**Obiettivo**
Restituisci identiche le righe che vanno da quella contenente "uptown (337, 617)" fino alla fine delle righe, comprese entrambe le estremità.

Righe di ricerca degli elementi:
________

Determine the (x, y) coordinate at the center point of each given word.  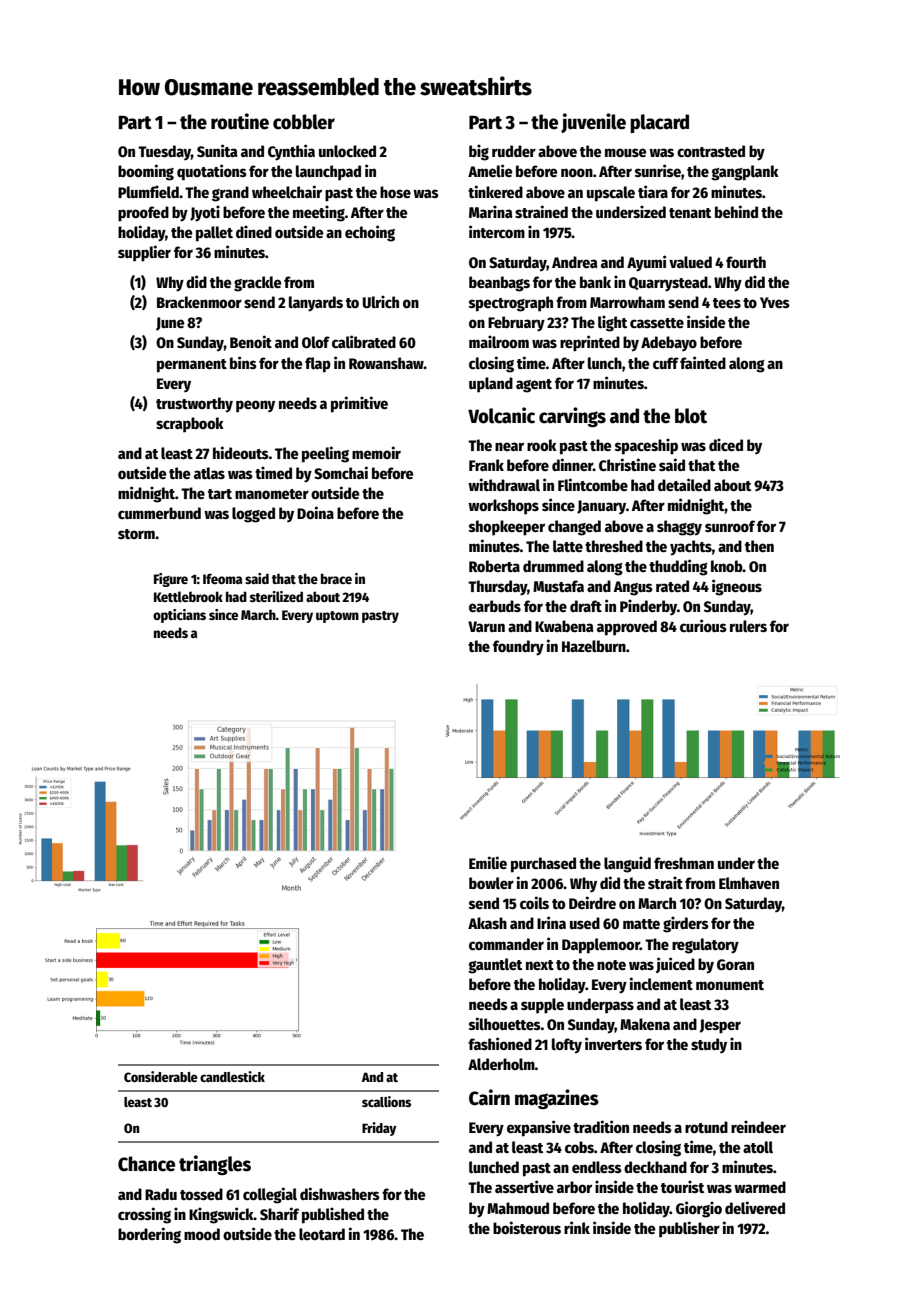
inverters (613, 1043)
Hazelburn (594, 646)
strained (541, 211)
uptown (337, 617)
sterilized (276, 596)
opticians (179, 616)
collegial (270, 1195)
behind (736, 211)
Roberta (494, 566)
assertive (524, 1186)
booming (146, 172)
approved (627, 628)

________

**Soluzione**
uptown (337, 617)
sterilized (276, 596)
opticians (179, 616)
collegial (270, 1195)
behind (736, 211)
Roberta (494, 566)
assertive (524, 1186)
booming (146, 172)
approved (627, 628)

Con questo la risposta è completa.